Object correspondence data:
------------------------------------------------------------

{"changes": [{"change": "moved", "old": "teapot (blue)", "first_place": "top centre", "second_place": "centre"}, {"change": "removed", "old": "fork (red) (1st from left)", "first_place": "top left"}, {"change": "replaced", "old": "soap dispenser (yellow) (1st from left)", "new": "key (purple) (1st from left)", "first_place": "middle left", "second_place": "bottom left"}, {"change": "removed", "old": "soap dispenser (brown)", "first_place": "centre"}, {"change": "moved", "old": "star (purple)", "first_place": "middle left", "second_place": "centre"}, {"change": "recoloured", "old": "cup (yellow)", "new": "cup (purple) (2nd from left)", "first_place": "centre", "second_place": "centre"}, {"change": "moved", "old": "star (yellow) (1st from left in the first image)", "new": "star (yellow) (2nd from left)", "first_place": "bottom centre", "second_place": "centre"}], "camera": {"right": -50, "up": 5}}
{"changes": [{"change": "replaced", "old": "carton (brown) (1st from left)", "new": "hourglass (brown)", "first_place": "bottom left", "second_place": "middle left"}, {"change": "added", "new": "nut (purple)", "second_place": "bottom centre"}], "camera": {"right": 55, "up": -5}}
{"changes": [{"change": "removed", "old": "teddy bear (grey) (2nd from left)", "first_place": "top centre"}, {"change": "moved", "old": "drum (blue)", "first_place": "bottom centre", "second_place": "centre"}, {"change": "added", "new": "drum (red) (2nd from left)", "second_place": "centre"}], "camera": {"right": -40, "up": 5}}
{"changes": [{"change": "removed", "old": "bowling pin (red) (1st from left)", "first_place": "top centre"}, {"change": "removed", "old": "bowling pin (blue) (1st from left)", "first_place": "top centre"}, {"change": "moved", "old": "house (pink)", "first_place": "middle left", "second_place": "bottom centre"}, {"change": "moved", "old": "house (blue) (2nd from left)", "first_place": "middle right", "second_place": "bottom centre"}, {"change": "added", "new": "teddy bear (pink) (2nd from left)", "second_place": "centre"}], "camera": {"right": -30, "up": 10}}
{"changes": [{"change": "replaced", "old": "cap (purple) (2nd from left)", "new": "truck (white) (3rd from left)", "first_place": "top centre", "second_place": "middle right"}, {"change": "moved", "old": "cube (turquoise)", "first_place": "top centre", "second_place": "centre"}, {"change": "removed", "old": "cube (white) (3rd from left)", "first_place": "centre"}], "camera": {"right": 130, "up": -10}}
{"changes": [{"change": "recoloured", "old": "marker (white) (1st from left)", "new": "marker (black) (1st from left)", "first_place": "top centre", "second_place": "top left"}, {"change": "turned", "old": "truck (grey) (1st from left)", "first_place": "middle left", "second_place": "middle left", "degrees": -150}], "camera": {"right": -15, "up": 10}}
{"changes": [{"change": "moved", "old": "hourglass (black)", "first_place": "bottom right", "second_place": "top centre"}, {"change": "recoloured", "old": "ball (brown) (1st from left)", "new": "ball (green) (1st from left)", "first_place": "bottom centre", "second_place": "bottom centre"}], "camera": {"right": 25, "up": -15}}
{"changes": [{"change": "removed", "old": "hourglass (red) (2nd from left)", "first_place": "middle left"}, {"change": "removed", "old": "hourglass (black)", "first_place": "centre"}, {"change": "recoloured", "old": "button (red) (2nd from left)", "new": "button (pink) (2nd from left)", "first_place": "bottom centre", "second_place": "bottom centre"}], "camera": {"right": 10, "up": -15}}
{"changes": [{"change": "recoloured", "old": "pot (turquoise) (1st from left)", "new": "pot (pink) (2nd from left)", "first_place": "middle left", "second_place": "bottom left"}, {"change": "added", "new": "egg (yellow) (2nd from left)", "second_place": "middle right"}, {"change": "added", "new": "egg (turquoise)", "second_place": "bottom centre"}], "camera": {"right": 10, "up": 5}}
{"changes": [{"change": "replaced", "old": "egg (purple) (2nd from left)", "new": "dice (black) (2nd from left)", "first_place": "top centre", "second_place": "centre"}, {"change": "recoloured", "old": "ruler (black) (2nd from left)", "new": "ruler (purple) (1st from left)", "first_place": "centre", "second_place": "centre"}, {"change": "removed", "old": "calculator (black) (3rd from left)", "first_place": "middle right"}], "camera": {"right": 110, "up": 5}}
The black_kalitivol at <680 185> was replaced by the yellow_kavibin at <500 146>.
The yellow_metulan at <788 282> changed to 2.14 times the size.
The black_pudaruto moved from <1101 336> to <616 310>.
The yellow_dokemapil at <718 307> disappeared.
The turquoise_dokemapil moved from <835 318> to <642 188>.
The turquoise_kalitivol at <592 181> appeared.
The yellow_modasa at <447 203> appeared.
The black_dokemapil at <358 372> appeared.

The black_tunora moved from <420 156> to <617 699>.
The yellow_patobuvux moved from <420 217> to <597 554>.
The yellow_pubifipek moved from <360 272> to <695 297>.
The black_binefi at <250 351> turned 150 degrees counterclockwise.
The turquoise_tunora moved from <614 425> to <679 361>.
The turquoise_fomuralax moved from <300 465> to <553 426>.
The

------------------------------------------------------------

WORK REQUEST
Your response should be an exact copy of all the records.

EXERCISE RESPONSE
{"changes": [{"change": "moved", "old": "teapot (blue)", "first_place": "top centre", "second_place": "centre"}, {"change": "removed", "old": "fork (red) (1st from left)", "first_place": "top left"}, {"change": "replaced", "old": "soap dispenser (yellow) (1st from left)", "new": "key (purple) (1st from left)", "first_place": "middle left", "second_place": "bottom left"}, {"change": "removed", "old": "soap dispenser (brown)", "first_place": "centre"}, {"change": "moved", "old": "star (purple)", "first_place": "middle left", "second_place": "centre"}, {"change": "recoloured", "old": "cup (yellow)", "new": "cup (purple) (2nd from left)", "first_place": "centre", "second_place": "centre"}, {"change": "moved", "old": "star (yellow) (1st from left in the first image)", "new": "star (yellow) (2nd from left)", "first_place": "bottom centre", "second_place": "centre"}], "camera": {"right": -50, "up": 5}}
{"changes": [{"change": "replaced", "old": "carton (brown) (1st from left)", "new": "hourglass (brown)", "first_place": "bottom left", "second_place": "middle left"}, {"change": "added", "new": "nut (purple)", "second_place": "bottom centre"}], "camera": {"right": 55, "up": -5}}
{"changes": [{"change": "removed", "old": "teddy bear (grey) (2nd from left)", "first_place": "top centre"}, {"change": "moved", "old": "drum (blue)", "first_place": "bottom centre", "second_place": "centre"}, {"change": "added", "new": "drum (red) (2nd from left)", "second_place": "centre"}], "camera": {"right": -40, "up": 5}}
{"changes": [{"change": "removed", "old": "bowling pin (red) (1st from left)", "first_place": "top centre"}, {"change": "removed", "old": "bowling pin (blue) (1st from left)", "first_place": "top centre"}, {"change": "moved", "old": "house (pink)", "first_place": "middle left", "second_place": "bottom centre"}, {"change": "moved", "old": "house (blue) (2nd from left)", "first_place": "middle right", "second_place": "bottom centre"}, {"change": "added", "new": "teddy bear (pink) (2nd from left)", "second_place": "centre"}], "camera": {"right": -30, "up": 10}}
{"changes": [{"change": "replaced", "old": "cap (purple) (2nd from left)", "new": "truck (white) (3rd from left)", "first_place": "top centre", "second_place": "middle right"}, {"change": "moved", "old": "cube (turquoise)", "first_place": "top centre", "second_place": "centre"}, {"change": "removed", "old": "cube (white) (3rd from left)", "first_place": "centre"}], "camera": {"right": 130, "up": -10}}
{"changes": [{"change": "recoloured", "old": "marker (white) (1st from left)", "new": "marker (black) (1st from left)", "first_place": "top centre", "second_place": "top left"}, {"change": "turned", "old": "truck (grey) (1st from left)", "first_place": "middle left", "second_place": "middle left", "degrees": -150}], "camera": {"right": -15, "up": 10}}
{"changes": [{"change": "moved", "old": "hourglass (black)", "first_place": "bottom right", "second_place": "top centre"}, {"change": "recoloured", "old": "ball (brown) (1st from left)", "new": "ball (green) (1st from left)", "first_place": "bottom centre", "second_place": "bottom centre"}], "camera": {"right": 25, "up": -15}}
{"changes": [{"change": "removed", "old": "hourglass (red) (2nd from left)", "first_place": "middle left"}, {"change": "removed", "old": "hourglass (black)", "first_place": "centre"}, {"change": "recoloured", "old": "button (red) (2nd from left)", "new": "button (pink) (2nd from left)", "first_place": "bottom centre", "second_place": "bottom centre"}], "camera": {"right": 10, "up": -15}}
{"changes": [{"change": "recoloured", "old": "pot (turquoise) (1st from left)", "new": "pot (pink) (2nd from left)", "first_place": "middle left", "second_place": "bottom left"}, {"change": "added", "new": "egg (yellow) (2nd from left)", "second_place": "middle right"}, {"change": "added", "new": "egg (turquoise)", "second_place": "bottom centre"}], "camera": {"right": 10, "up": 5}}
{"changes": [{"change": "replaced", "old": "egg (purple) (2nd from left)", "new": "dice (black) (2nd from left)", "first_place": "top centre", "second_place": "centre"}, {"change": "recoloured", "old": "ruler (black) (2nd from left)", "new": "ruler (purple) (1st from left)", "first_place": "centre", "second_place": "centre"}, {"change": "removed", "old": "calculator (black) (3rd from left)", "first_place": "middle right"}], "camera": {"right": 110, "up": 5}}
The black_kalitivol at <680 185> was replaced by the yellow_kavibin at <500 146>.
The yellow_metulan at <788 282> changed to 2.14 times the size.
The black_pudaruto moved from <1101 336> to <616 310>.
The yellow_dokemapil at <718 307> disappeared.
The turquoise_dokemapil moved from <835 318> to <642 188>.
The turquoise_kalitivol at <592 181> appeared.
The yellow_modasa at <447 203> appeared.
The black_dokemapil at <358 372> appeared.

The black_tunora moved from <420 156> to <617 699>.
The yellow_patobuvux moved from <420 217> to <597 554>.
The yellow_pubifipek moved from <360 272> to <695 297>.
The black_binefi at <250 351> turned 150 degrees counterclockwise.
The turquoise_tunora moved from <614 425> to <679 361>.
The turquoise_fomuralax moved from <300 465> to <553 426>.
The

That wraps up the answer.